## WORK TO COMPLETE
Please restate the data word for word.

___

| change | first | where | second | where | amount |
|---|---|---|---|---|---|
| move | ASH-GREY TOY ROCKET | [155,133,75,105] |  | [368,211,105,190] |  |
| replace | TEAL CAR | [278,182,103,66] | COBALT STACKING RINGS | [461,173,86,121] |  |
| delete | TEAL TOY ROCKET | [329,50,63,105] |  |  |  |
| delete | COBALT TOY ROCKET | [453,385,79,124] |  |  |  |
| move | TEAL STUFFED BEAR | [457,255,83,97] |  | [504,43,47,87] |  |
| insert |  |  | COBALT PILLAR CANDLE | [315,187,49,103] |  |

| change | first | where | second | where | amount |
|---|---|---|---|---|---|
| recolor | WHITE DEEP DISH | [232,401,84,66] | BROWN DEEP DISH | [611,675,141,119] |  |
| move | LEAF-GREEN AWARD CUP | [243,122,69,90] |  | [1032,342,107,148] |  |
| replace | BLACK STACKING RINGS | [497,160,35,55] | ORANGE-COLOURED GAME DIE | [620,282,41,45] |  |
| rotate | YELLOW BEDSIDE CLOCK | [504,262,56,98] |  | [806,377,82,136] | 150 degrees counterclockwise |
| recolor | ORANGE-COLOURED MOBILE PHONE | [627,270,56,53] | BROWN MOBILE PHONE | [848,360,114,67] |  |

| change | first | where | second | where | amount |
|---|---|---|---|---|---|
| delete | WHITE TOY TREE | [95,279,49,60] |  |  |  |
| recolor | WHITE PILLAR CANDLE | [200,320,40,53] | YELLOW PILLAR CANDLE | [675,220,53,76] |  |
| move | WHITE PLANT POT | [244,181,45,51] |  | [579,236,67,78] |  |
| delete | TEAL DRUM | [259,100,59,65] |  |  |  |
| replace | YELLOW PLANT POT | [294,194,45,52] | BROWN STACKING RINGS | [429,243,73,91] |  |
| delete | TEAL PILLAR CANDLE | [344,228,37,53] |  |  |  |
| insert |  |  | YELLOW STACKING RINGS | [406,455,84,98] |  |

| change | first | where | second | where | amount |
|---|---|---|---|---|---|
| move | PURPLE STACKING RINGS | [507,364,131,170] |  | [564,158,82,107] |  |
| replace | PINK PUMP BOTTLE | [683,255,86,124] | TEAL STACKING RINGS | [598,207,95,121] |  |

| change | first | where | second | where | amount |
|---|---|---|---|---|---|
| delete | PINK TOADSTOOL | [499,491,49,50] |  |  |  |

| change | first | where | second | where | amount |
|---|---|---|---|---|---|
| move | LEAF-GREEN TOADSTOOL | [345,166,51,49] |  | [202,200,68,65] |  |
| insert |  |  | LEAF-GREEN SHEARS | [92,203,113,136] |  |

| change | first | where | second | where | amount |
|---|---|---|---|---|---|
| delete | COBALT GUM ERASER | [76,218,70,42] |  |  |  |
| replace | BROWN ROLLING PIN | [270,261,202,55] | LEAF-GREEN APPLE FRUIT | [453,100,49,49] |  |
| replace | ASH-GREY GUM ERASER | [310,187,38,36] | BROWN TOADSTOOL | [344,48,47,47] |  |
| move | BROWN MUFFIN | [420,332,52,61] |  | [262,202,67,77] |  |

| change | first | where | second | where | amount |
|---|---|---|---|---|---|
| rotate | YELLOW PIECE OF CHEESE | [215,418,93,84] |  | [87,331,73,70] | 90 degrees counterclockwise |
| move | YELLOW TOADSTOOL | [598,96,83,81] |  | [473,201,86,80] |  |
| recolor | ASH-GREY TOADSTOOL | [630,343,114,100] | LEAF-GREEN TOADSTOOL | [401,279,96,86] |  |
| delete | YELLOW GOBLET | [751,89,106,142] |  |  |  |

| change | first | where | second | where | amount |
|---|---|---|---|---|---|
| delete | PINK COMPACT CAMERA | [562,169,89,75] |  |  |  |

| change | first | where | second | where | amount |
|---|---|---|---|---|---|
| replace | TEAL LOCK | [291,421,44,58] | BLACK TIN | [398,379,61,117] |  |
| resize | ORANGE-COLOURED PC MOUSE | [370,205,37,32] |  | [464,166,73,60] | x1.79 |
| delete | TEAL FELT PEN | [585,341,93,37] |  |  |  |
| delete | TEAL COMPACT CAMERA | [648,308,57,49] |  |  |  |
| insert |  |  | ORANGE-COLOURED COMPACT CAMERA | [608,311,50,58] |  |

___

## EXERCISE RESPONSE
| change | first | where | second | where | amount |
|---|---|---|---|---|---|
| move | ASH-GREY TOY ROCKET | [155,133,75,105] |  | [368,211,105,190] |  |
| replace | TEAL CAR | [278,182,103,66] | COBALT STACKING RINGS | [461,173,86,121] |  |
| delete | TEAL TOY ROCKET | [329,50,63,105] |  |  |  |
| delete | COBALT TOY ROCKET | [453,385,79,124] |  |  |  |
| move | TEAL STUFFED BEAR | [457,255,83,97] |  | [504,43,47,87] |  |
| insert |  |  | COBALT PILLAR CANDLE | [315,187,49,103] |  |

| change | first | where | second | where | amount |
|---|---|---|---|---|---|
| recolor | WHITE DEEP DISH | [232,401,84,66] | BROWN DEEP DISH | [611,675,141,119] |  |
| move | LEAF-GREEN AWARD CUP | [243,122,69,90] |  | [1032,342,107,148] |  |
| replace | BLACK STACKING RINGS | [497,160,35,55] | ORANGE-COLOURED GAME DIE | [620,282,41,45] |  |
| rotate | YELLOW BEDSIDE CLOCK | [504,262,56,98] |  | [806,377,82,136] | 150 degrees counterclockwise |
| recolor | ORANGE-COLOURED MOBILE PHONE | [627,270,56,53] | BROWN MOBILE PHONE | [848,360,114,67] |  |

| change | first | where | second | where | amount |
|---|---|---|---|---|---|
| delete | WHITE TOY TREE | [95,279,49,60] |  |  |  |
| recolor | WHITE PILLAR CANDLE | [200,320,40,53] | YELLOW PILLAR CANDLE | [675,220,53,76] |  |
| move | WHITE PLANT POT | [244,181,45,51] |  | [579,236,67,78] |  |
| delete | TEAL DRUM | [259,100,59,65] |  |  |  |
| replace | YELLOW PLANT POT | [294,194,45,52] | BROWN STACKING RINGS | [429,243,73,91] |  |
| delete | TEAL PILLAR CANDLE | [344,228,37,53] |  |  |  |
| insert |  |  | YELLOW STACKING RINGS | [406,455,84,98] |  |

| change | first | where | second | where | amount |
|---|---|---|---|---|---|
| move | PURPLE STACKING RINGS | [507,364,131,170] |  | [564,158,82,107] |  |
| replace | PINK PUMP BOTTLE | [683,255,86,124] | TEAL STACKING RINGS | [598,207,95,121] |  |

| change | first | where | second | where | amount |
|---|---|---|---|---|---|
| delete | PINK TOADSTOOL | [499,491,49,50] |  |  |  |

| change | first | where | second | where | amount |
|---|---|---|---|---|---|
| move | LEAF-GREEN TOADSTOOL | [345,166,51,49] |  | [202,200,68,65] |  |
| insert |  |  | LEAF-GREEN SHEARS | [92,203,113,136] |  |

| change | first | where | second | where | amount |
|---|---|---|---|---|---|
| delete | COBALT GUM ERASER | [76,218,70,42] |  |  |  |
| replace | BROWN ROLLING PIN | [270,261,202,55] | LEAF-GREEN APPLE FRUIT | [453,100,49,49] |  |
| replace | ASH-GREY GUM ERASER | [310,187,38,36] | BROWN TOADSTOOL | [344,48,47,47] |  |
| move | BROWN MUFFIN | [420,332,52,61] |  | [262,202,67,77] |  |

| change | first | where | second | where | amount |
|---|---|---|---|---|---|
| rotate | YELLOW PIECE OF CHEESE | [215,418,93,84] |  | [87,331,73,70] | 90 degrees counterclockwise |
| move | YELLOW TOADSTOOL | [598,96,83,81] |  | [473,201,86,80] |  |
| recolor | ASH-GREY TOADSTOOL | [630,343,114,100] | LEAF-GREEN TOADSTOOL | [401,279,96,86] |  |
| delete | YELLOW GOBLET | [751,89,106,142] |  |  |  |

| change | first | where | second | where | amount |
|---|---|---|---|---|---|
| delete | PINK COMPACT CAMERA | [562,169,89,75] |  |  |  |

| change | first | where | second | where | amount |
|---|---|---|---|---|---|
| replace | TEAL LOCK | [291,421,44,58] | BLACK TIN | [398,379,61,117] |  |
| resize | ORANGE-COLOURED PC MOUSE | [370,205,37,32] |  | [464,166,73,60] | x1.79 |
| delete | TEAL FELT PEN | [585,341,93,37] |  |  |  |
| delete | TEAL COMPACT CAMERA | [648,308,57,49] |  |  |  |
| insert |  |  | ORANGE-COLOURED COMPACT CAMERA | [608,311,50,58] |  |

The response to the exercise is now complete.